EXERCISE DETAILS
Write the entries out exactly, with the final line being the one containing "none -> blue_pyramid (445 271 505 323)".

Dataset entries
-=-=-

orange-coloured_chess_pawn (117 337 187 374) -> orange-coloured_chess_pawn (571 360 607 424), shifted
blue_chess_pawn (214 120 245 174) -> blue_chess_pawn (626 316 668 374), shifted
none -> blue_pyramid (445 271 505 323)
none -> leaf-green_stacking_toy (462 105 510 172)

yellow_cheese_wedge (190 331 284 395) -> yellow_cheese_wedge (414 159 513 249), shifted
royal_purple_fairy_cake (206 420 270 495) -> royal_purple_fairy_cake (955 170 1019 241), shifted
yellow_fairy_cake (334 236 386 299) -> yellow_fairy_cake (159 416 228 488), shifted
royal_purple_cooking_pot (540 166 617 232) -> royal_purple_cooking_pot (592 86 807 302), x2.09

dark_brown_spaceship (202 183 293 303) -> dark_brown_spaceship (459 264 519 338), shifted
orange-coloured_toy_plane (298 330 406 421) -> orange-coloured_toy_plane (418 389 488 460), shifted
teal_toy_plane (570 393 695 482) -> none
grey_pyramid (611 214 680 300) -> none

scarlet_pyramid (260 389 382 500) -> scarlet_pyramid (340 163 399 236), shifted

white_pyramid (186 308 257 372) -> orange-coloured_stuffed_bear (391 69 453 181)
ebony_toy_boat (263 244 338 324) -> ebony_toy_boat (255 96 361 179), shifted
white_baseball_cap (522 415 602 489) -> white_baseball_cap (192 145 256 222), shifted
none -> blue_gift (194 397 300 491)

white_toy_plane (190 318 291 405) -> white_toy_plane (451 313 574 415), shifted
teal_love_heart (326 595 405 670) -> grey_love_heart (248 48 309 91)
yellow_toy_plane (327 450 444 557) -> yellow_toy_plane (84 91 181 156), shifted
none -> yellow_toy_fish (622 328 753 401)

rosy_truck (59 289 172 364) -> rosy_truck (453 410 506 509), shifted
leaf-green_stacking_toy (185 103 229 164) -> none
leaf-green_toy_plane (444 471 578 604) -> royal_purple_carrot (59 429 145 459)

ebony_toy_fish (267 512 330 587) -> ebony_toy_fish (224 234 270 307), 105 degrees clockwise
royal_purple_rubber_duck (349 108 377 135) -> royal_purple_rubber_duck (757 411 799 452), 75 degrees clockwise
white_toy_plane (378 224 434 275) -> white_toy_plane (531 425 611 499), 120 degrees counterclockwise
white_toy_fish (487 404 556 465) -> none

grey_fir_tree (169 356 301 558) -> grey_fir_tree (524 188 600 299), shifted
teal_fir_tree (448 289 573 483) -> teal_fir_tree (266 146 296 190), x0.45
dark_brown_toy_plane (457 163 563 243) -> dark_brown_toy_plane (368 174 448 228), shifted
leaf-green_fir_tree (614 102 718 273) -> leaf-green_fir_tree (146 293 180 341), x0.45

-=-=-

ANSWER SECTION
orange-coloured_chess_pawn (117 337 187 374) -> orange-coloured_chess_pawn (571 360 607 424), shifted
blue_chess_pawn (214 120 245 174) -> blue_chess_pawn (626 316 668 374), shifted
none -> blue_pyramid (445 271 505 323)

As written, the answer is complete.